▶ Task item:
In the lines below, find the one that contains "blue trophy: 5 -> 7" and write it out exactly, along with every line that follows it.

▶ Excerpted data:
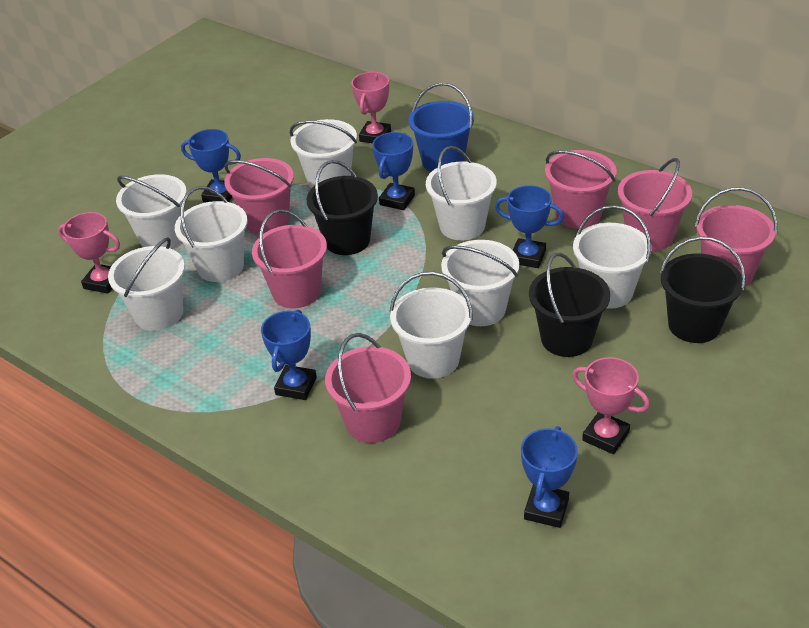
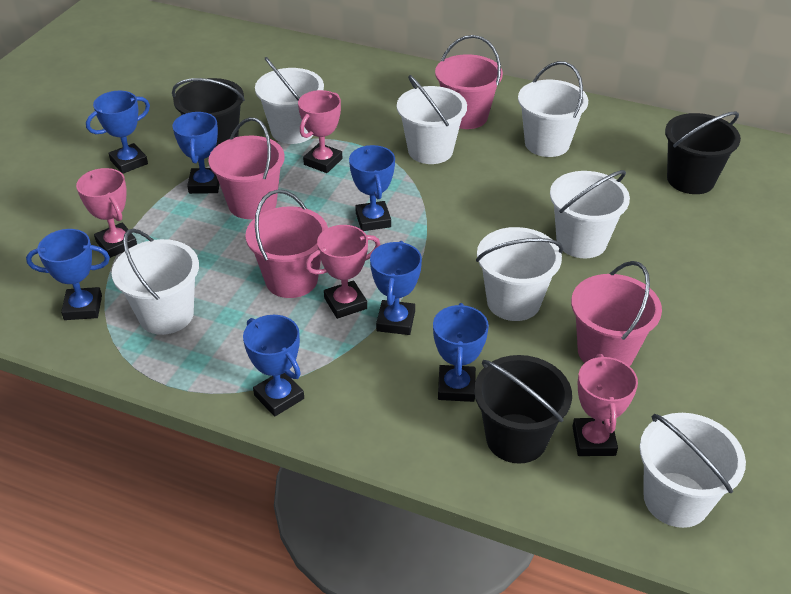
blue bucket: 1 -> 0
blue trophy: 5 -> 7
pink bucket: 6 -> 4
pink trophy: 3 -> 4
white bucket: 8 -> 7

▶ Your response:
blue trophy: 5 -> 7
pink bucket: 6 -> 4
pink trophy: 3 -> 4
white bucket: 8 -> 7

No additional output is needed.